→ Instructions to follow
Take the line containing "D2: schottky BAT85" in the listing below and copy it, along with every line after it, without alteration.

━━━━

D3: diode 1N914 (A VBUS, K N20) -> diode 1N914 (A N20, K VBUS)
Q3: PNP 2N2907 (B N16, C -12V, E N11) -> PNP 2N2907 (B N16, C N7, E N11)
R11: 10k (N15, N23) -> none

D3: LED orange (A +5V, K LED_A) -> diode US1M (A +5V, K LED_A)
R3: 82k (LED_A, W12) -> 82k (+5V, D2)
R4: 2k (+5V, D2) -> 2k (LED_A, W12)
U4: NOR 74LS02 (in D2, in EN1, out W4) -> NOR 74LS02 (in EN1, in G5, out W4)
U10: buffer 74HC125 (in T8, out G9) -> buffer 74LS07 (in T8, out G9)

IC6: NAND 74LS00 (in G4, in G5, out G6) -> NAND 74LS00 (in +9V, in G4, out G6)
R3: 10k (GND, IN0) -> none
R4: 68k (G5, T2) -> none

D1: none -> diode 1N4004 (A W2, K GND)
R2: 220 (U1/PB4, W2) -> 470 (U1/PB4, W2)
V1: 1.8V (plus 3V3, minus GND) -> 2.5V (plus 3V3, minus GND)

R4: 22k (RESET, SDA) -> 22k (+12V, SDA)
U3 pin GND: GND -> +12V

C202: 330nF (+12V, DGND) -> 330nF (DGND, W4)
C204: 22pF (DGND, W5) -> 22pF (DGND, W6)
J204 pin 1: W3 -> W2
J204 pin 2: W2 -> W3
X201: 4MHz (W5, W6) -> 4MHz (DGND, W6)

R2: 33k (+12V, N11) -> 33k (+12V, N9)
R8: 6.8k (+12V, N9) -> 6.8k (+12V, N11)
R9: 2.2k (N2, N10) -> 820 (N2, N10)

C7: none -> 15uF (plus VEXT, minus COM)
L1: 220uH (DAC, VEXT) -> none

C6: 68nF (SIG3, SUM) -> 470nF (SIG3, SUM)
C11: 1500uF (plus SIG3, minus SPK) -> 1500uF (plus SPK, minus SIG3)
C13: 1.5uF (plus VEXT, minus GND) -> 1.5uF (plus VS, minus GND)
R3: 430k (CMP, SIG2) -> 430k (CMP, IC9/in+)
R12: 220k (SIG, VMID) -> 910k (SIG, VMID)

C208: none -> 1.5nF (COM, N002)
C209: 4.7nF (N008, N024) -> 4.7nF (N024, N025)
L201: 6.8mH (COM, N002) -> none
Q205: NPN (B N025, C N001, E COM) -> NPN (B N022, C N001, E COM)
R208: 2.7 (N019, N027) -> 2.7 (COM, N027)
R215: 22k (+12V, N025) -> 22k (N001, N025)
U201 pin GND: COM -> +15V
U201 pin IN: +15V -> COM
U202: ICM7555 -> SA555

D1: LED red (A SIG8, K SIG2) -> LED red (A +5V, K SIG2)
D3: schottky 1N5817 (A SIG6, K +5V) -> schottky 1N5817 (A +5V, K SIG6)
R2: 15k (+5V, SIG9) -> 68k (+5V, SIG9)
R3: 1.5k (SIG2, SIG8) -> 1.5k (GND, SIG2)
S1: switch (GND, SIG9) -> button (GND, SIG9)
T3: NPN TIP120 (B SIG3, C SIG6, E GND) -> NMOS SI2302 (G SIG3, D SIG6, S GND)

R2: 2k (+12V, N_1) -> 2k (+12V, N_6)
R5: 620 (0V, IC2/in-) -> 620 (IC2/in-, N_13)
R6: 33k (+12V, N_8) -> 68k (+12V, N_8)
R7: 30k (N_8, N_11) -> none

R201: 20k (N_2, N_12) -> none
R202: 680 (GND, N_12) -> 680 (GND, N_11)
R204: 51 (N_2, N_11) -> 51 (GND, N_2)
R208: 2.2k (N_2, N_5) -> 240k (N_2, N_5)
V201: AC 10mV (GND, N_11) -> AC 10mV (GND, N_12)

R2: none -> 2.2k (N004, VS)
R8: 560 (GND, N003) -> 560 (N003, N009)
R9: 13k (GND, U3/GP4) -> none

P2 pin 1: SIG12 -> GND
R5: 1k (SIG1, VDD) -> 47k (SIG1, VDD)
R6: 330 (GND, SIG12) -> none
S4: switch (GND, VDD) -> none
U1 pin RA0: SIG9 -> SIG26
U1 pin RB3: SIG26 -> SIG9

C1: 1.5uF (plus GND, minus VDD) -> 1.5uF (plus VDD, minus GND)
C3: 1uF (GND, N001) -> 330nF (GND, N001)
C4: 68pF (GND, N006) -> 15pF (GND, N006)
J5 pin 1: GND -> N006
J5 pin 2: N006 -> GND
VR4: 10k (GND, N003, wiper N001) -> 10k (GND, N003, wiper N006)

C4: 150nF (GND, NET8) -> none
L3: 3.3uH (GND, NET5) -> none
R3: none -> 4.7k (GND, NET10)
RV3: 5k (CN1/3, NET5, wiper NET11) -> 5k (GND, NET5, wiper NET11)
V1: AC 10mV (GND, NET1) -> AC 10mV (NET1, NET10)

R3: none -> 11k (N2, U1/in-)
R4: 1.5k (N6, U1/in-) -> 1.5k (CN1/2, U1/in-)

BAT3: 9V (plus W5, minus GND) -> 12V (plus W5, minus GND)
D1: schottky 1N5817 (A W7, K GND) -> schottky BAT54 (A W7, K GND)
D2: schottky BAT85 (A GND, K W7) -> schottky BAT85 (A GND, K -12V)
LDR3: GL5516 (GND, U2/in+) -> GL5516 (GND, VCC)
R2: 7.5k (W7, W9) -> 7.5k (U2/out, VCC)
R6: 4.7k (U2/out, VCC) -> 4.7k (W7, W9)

━━━━

→ Answer space
D2: schottky BAT85 (A GND, K W7) -> schottky BAT85 (A GND, K -12V)
LDR3: GL5516 (GND, U2/in+) -> GL5516 (GND, VCC)
R2: 7.5k (W7, W9) -> 7.5k (U2/out, VCC)
R6: 4.7k (U2/out, VCC) -> 4.7k (W7, W9)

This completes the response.